_Work instructions:_ Both the line below containing "blue star at" and the line containing "black triangle at", along with every line between them, should be repeated exactly; no other line belongs in the answer.

_Extracted information:_
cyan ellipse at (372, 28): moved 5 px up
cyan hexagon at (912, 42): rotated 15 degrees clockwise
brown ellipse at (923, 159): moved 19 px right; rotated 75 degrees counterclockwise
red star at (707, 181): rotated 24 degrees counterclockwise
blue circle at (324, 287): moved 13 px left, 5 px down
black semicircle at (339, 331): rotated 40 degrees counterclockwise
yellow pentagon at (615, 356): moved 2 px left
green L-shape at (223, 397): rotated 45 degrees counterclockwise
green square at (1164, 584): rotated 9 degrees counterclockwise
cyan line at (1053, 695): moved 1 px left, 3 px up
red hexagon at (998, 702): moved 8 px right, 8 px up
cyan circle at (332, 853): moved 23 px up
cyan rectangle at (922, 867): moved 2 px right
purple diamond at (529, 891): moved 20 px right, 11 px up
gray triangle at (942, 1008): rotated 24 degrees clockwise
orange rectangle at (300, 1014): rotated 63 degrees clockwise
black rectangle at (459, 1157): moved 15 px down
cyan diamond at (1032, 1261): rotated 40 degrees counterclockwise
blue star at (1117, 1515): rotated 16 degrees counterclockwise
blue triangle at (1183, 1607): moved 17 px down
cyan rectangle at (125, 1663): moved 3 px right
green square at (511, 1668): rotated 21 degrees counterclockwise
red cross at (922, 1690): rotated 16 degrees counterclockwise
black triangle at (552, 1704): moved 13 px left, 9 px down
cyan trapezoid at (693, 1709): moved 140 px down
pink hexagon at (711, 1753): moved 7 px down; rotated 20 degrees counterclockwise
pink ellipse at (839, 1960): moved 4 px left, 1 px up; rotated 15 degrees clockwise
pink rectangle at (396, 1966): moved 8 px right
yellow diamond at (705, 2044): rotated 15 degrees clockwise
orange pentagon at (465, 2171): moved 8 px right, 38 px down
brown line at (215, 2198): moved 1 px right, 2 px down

==

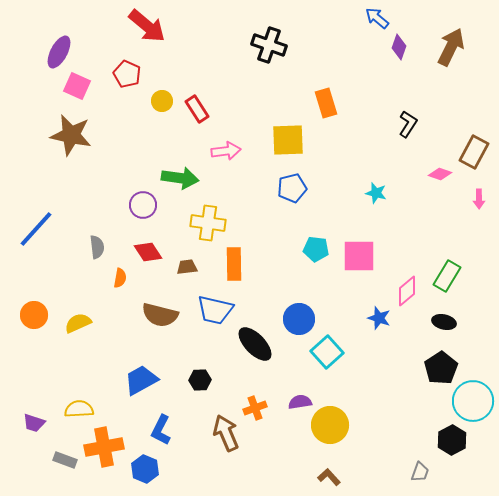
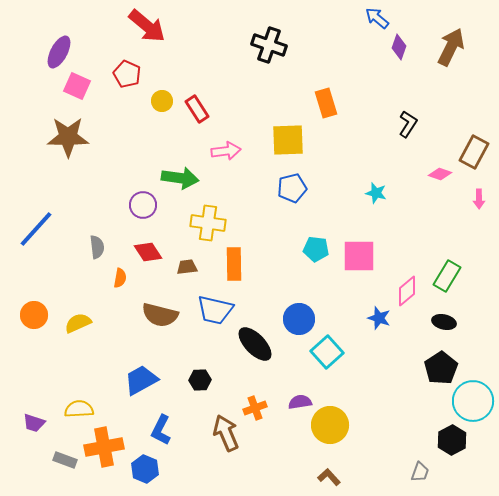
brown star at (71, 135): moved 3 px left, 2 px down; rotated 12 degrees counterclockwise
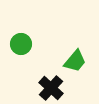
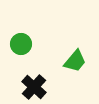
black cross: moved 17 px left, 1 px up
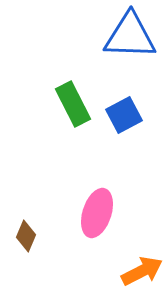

...

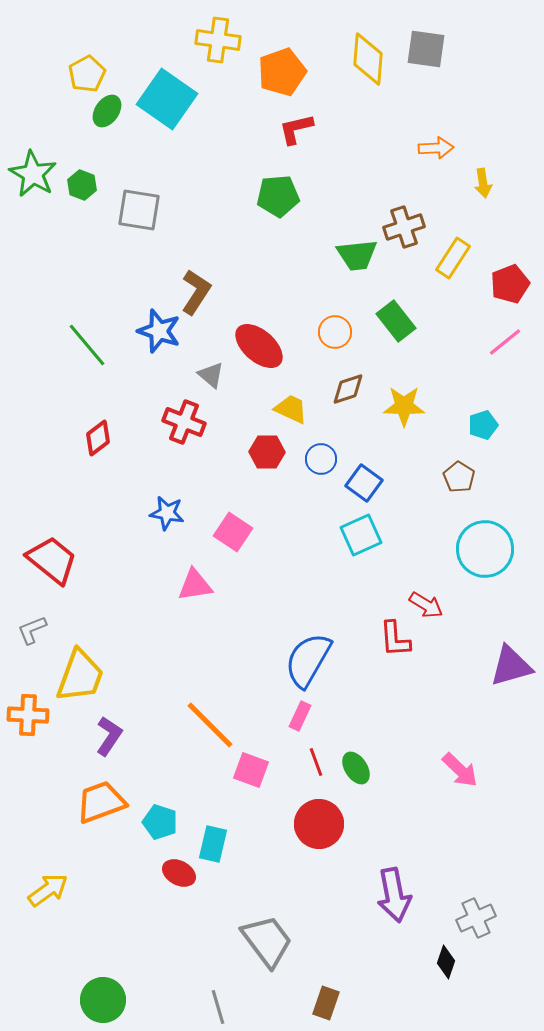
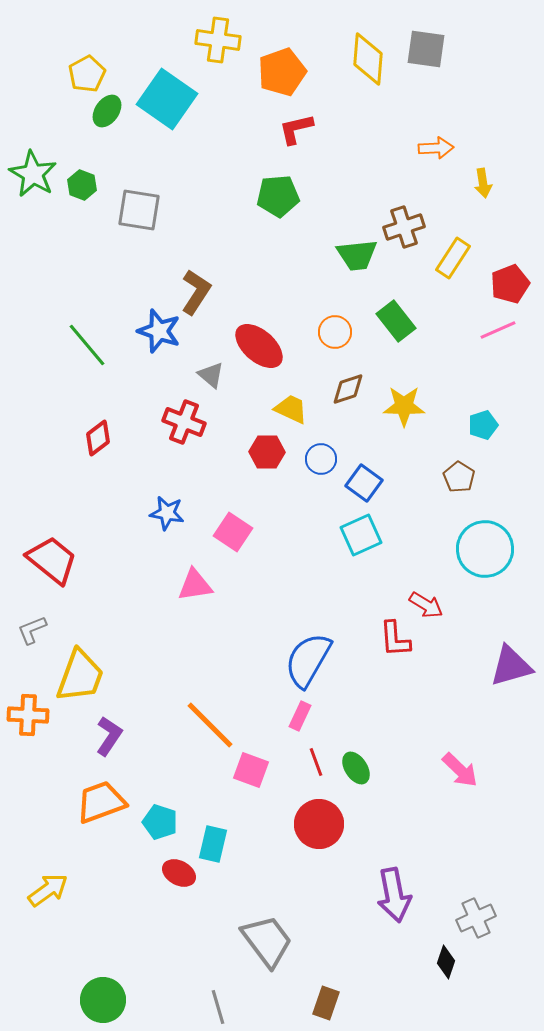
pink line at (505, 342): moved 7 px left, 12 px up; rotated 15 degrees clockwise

_Exercise response:_
blue star at (1117, 1515): rotated 16 degrees counterclockwise
blue triangle at (1183, 1607): moved 17 px down
cyan rectangle at (125, 1663): moved 3 px right
green square at (511, 1668): rotated 21 degrees counterclockwise
red cross at (922, 1690): rotated 16 degrees counterclockwise
black triangle at (552, 1704): moved 13 px left, 9 px down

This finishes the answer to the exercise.